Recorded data
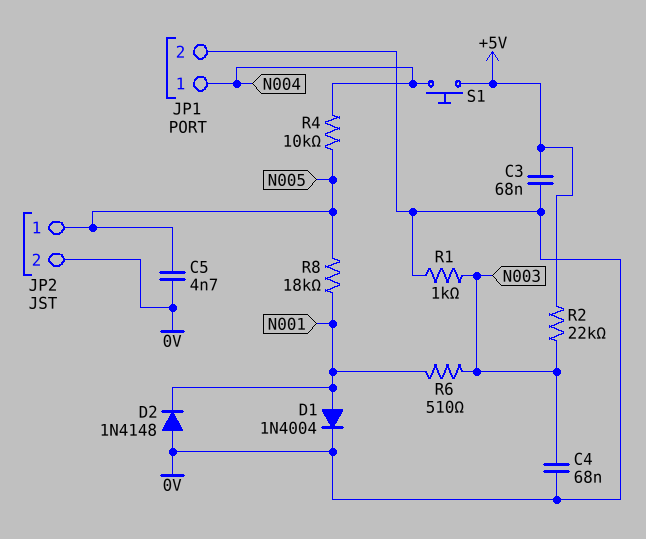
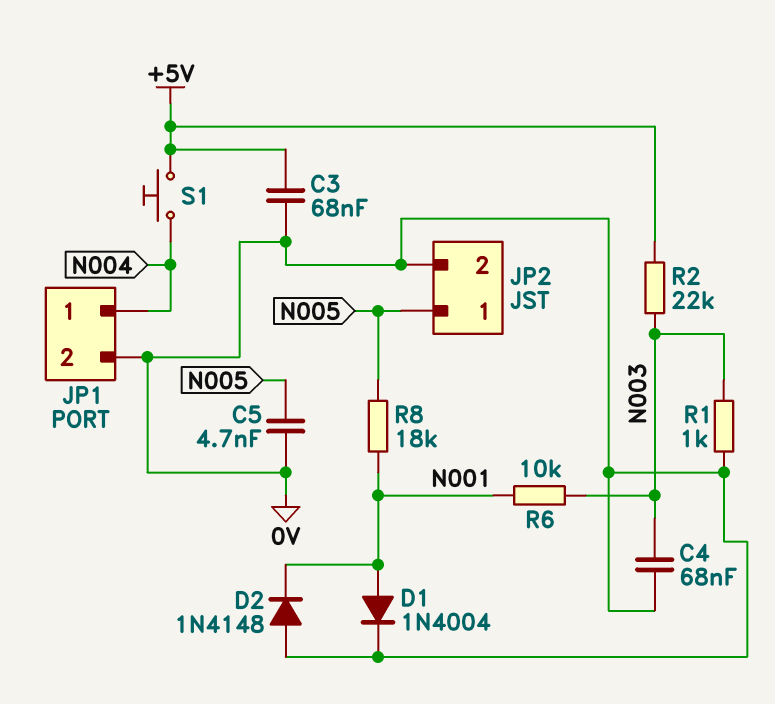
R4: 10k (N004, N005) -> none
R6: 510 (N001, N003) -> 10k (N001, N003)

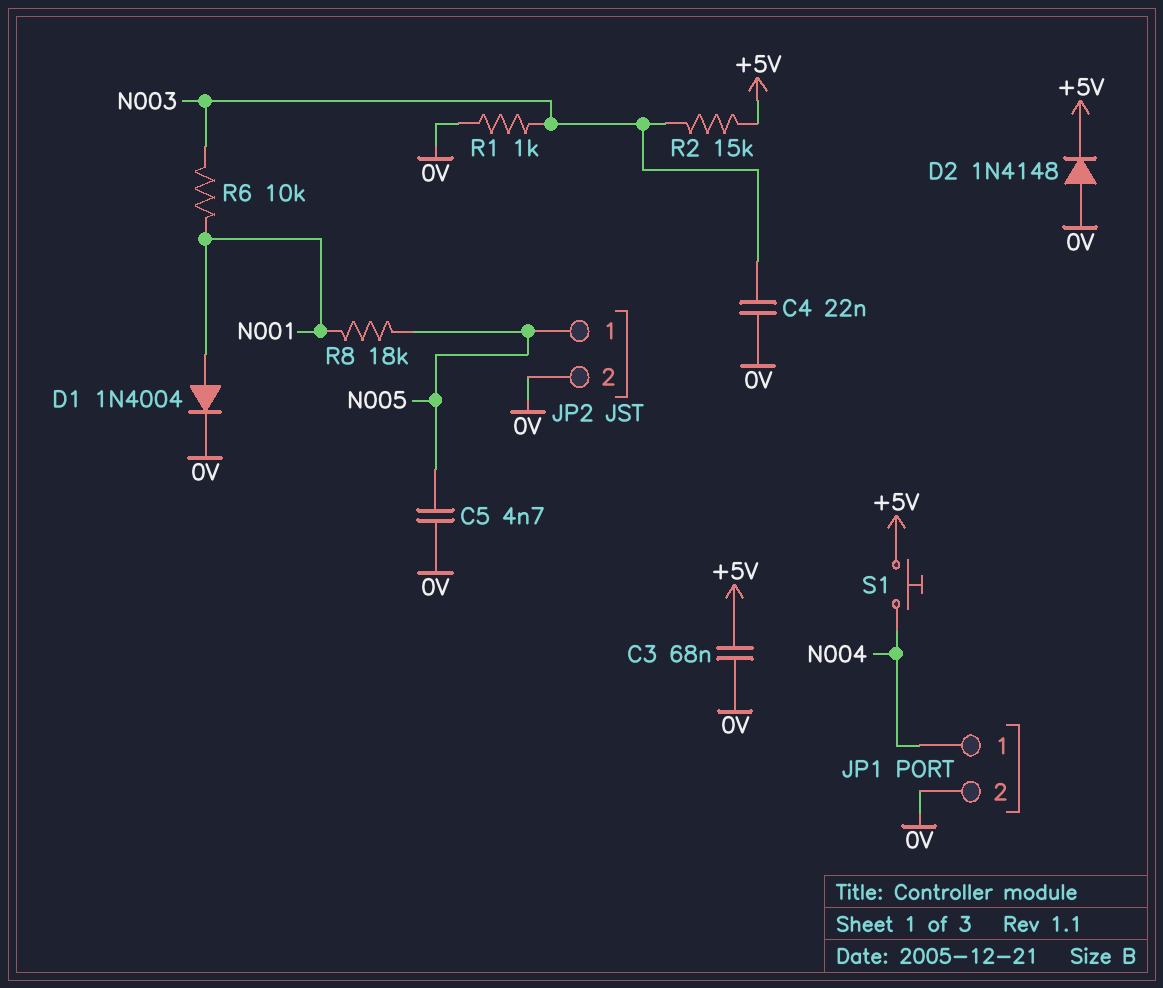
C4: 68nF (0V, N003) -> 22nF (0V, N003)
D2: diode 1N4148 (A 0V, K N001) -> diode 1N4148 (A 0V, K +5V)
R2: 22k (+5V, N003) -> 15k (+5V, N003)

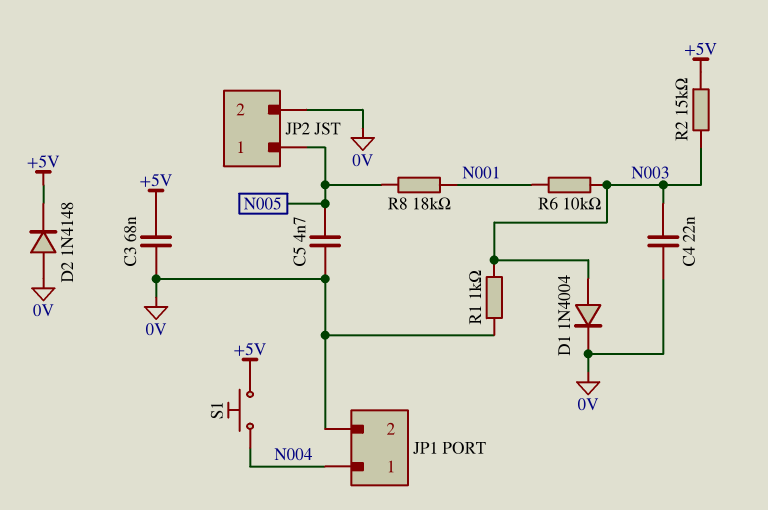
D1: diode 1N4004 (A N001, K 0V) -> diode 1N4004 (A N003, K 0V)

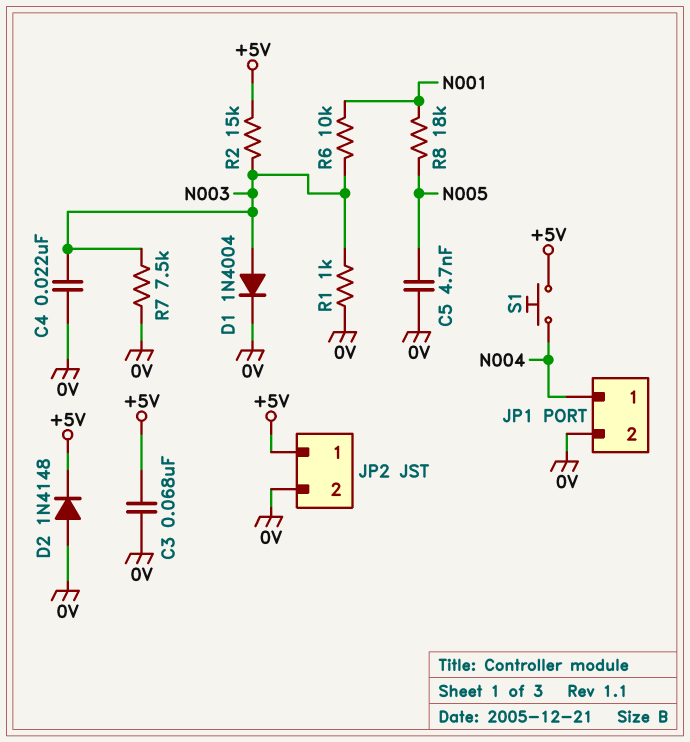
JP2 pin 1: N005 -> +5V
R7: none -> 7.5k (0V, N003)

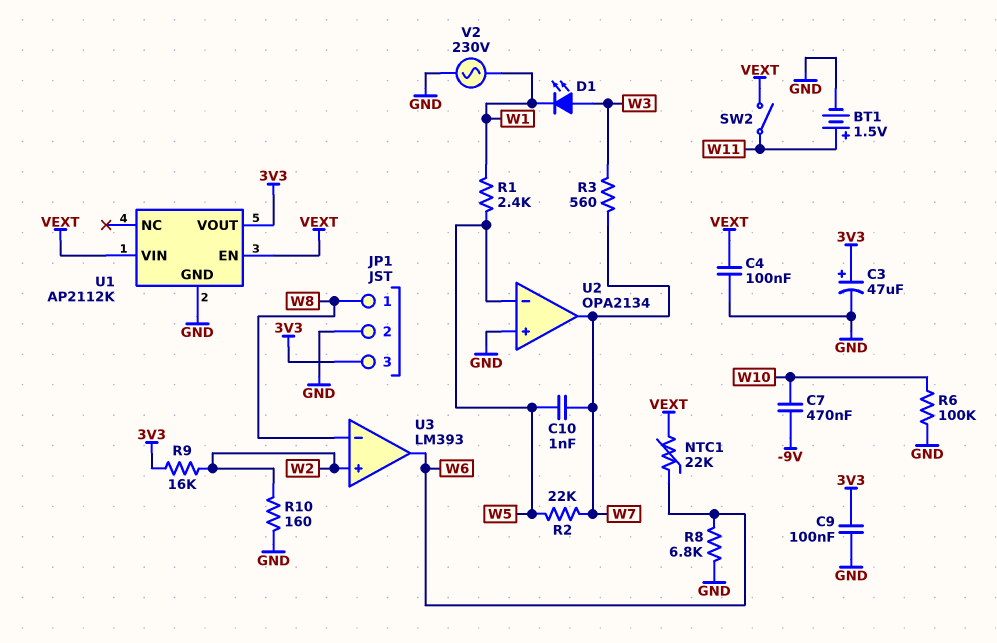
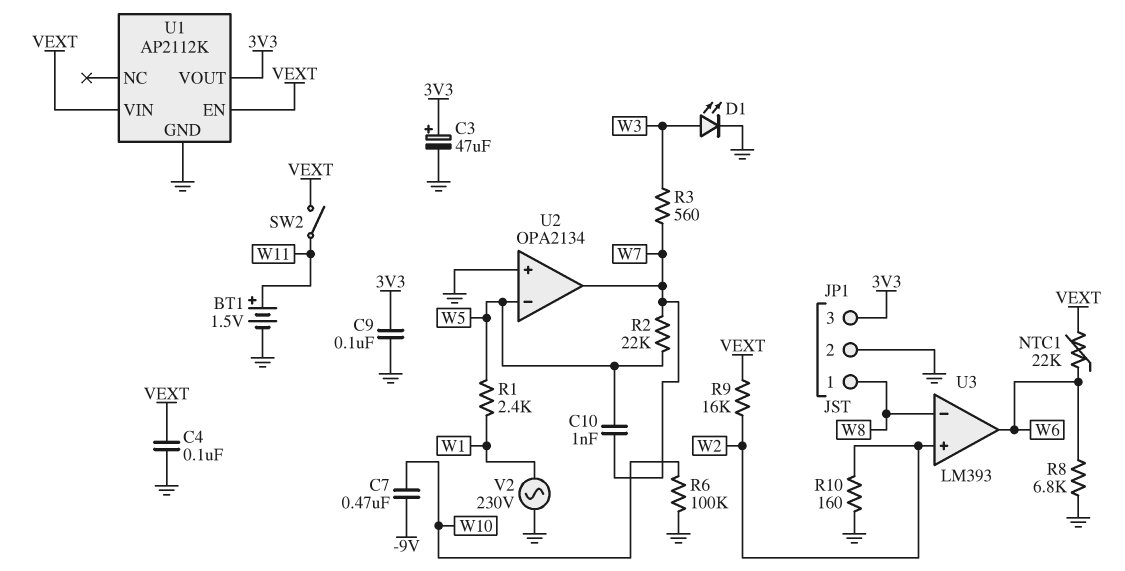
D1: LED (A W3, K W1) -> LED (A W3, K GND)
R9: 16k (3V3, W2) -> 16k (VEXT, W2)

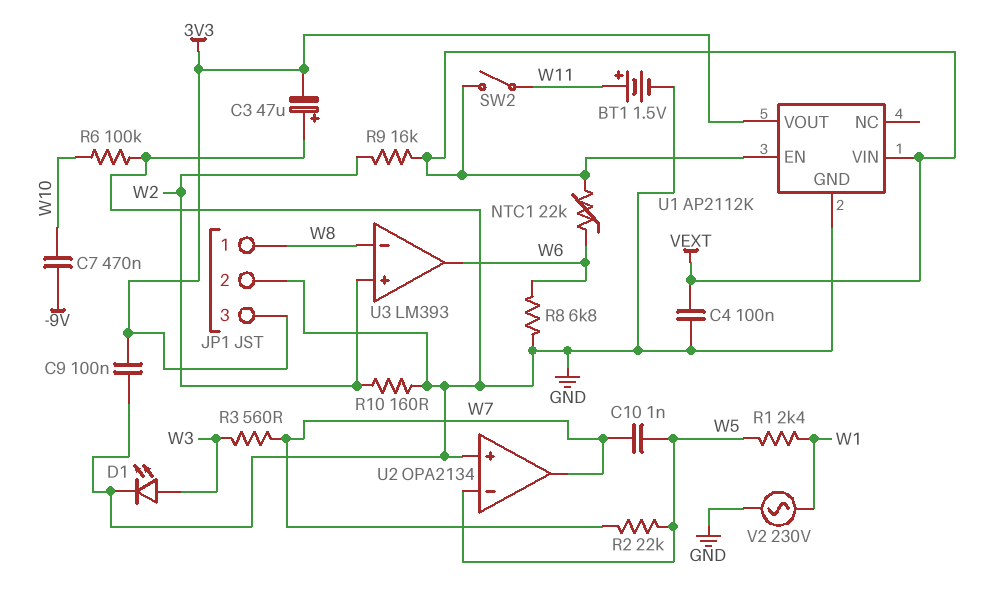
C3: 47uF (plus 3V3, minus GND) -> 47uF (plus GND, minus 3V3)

→ ABOUT THIS TASK: Search the data above for the word "none". Copy each line it is in.

→ TASK RESPONSE:
R4: 10k (N004, N005) -> none
R7: none -> 7.5k (0V, N003)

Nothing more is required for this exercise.